TASK DESCRIPTION: Could you transcribe each record below exactly as written, setting the pictures aside?

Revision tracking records

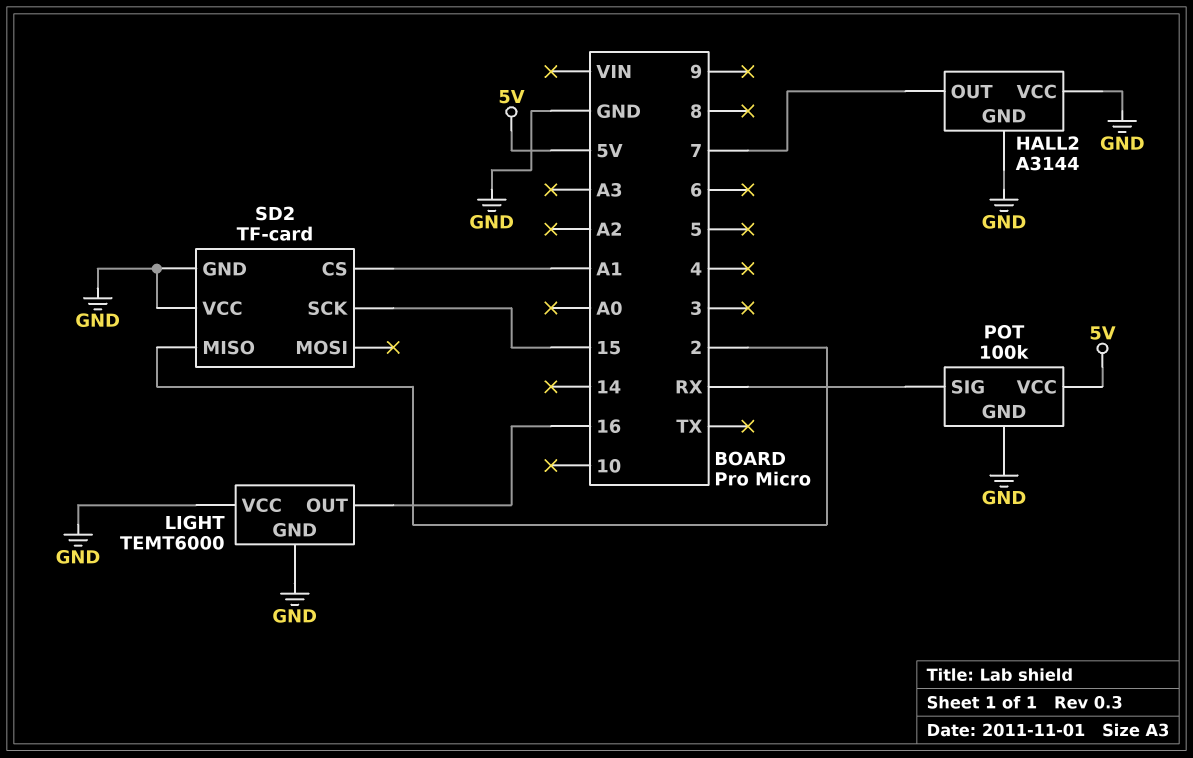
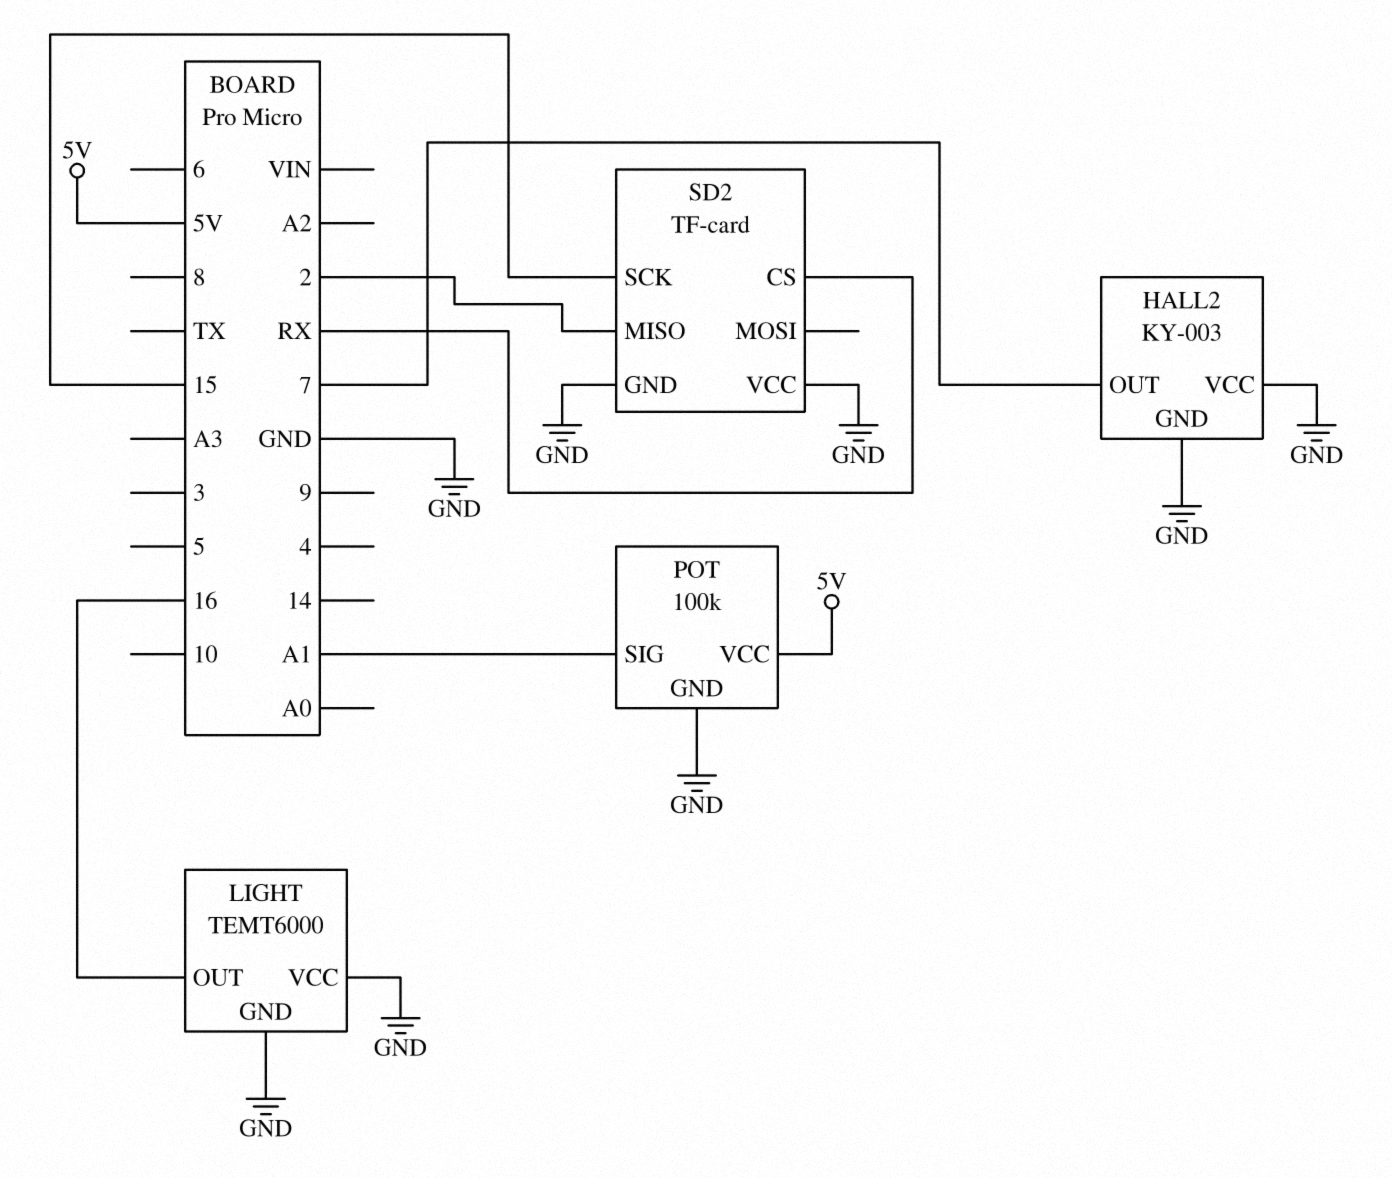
HALL2: A3144 -> KY-003
POT pin SIG: RX -> A1
SD2 pin CS: A1 -> RX

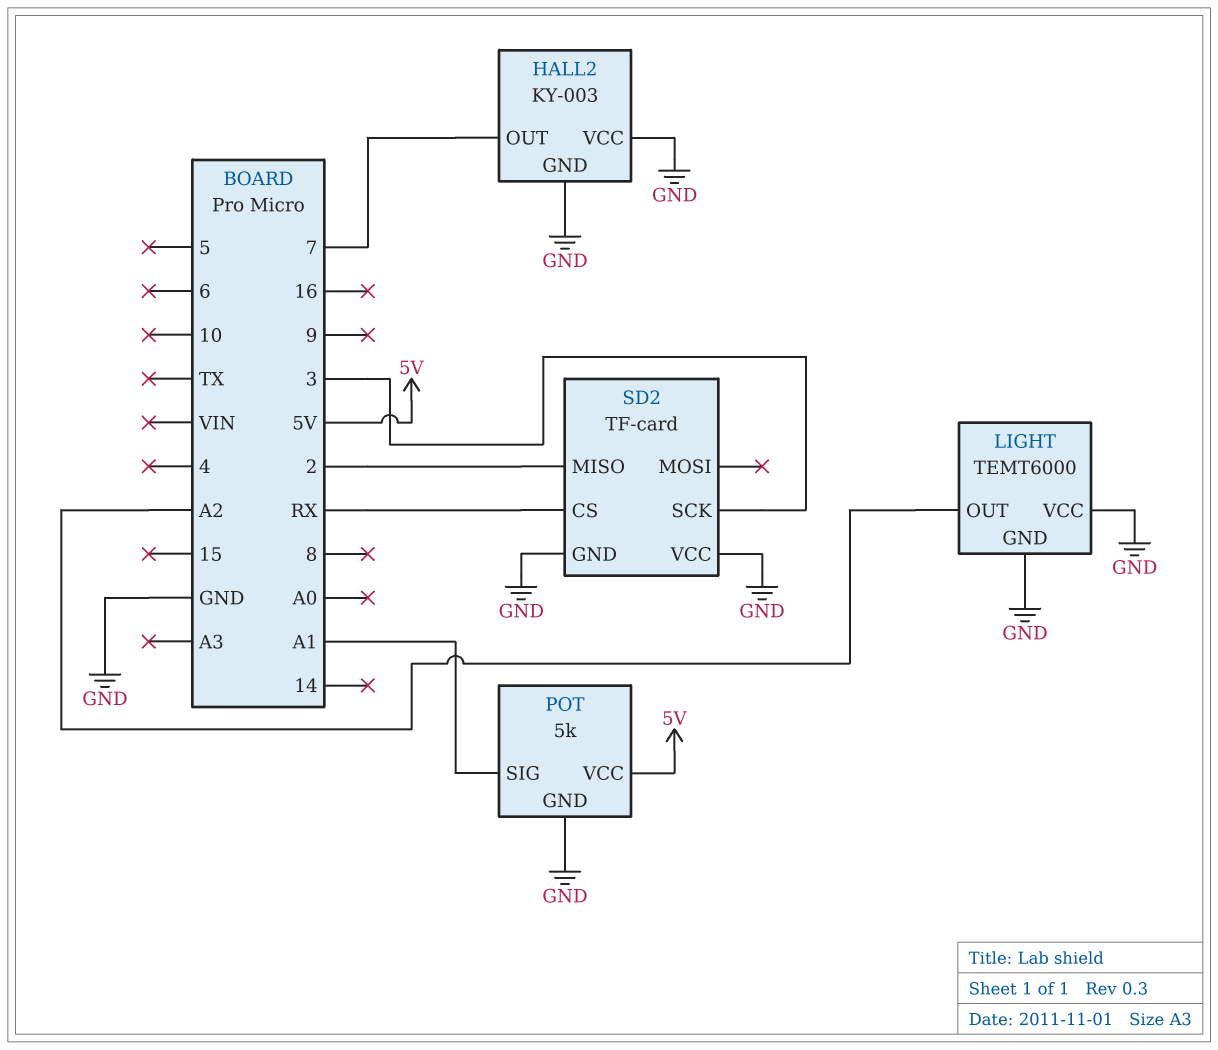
LIGHT pin OUT: 16 -> A2
POT: 100k -> 5k
SD2 pin SCK: 15 -> 3

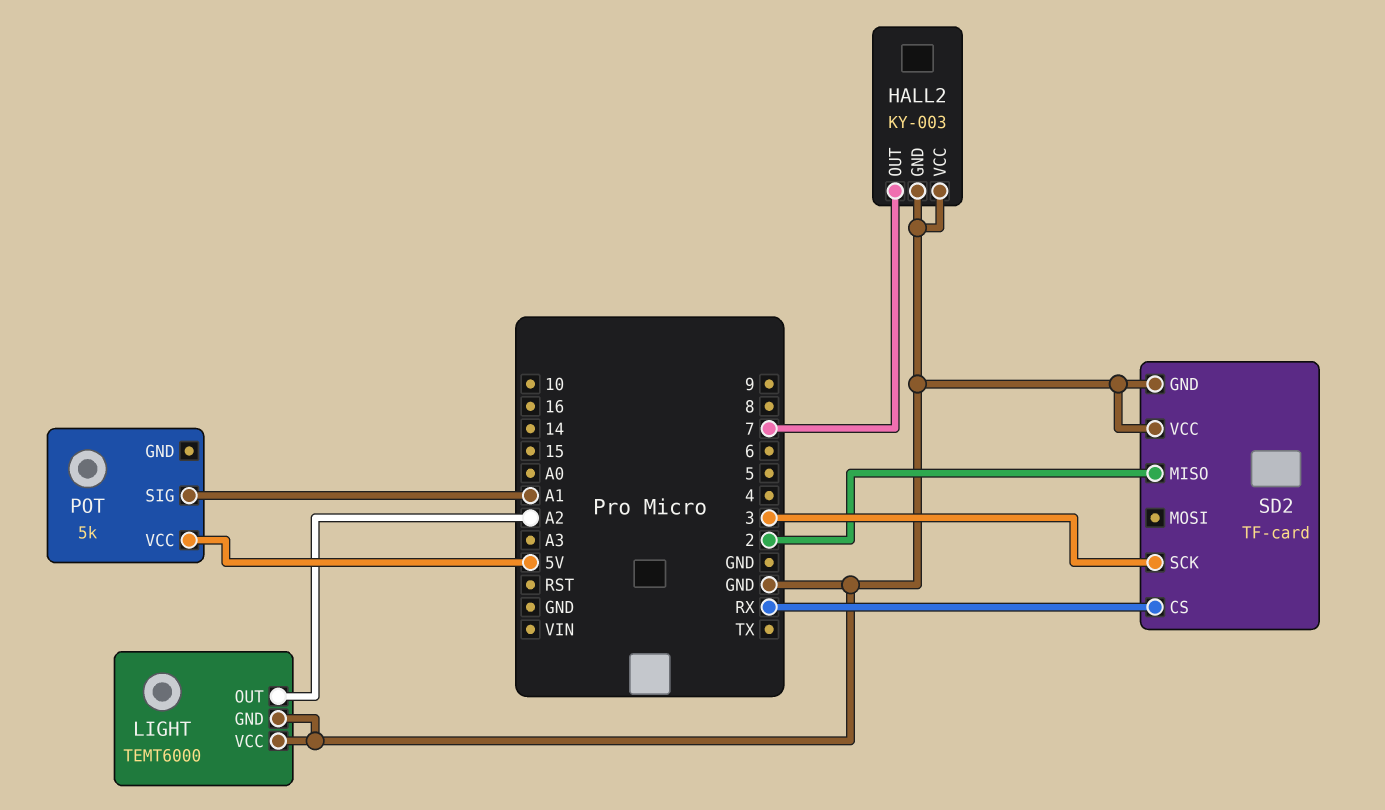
POT pin GND: GND -> none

EXERCISE OUTPUT:
HALL2: A3144 -> KY-003
POT pin SIG: RX -> A1
SD2 pin CS: A1 -> RX

LIGHT pin OUT: 16 -> A2
POT: 100k -> 5k
SD2 pin SCK: 15 -> 3

POT pin GND: GND -> none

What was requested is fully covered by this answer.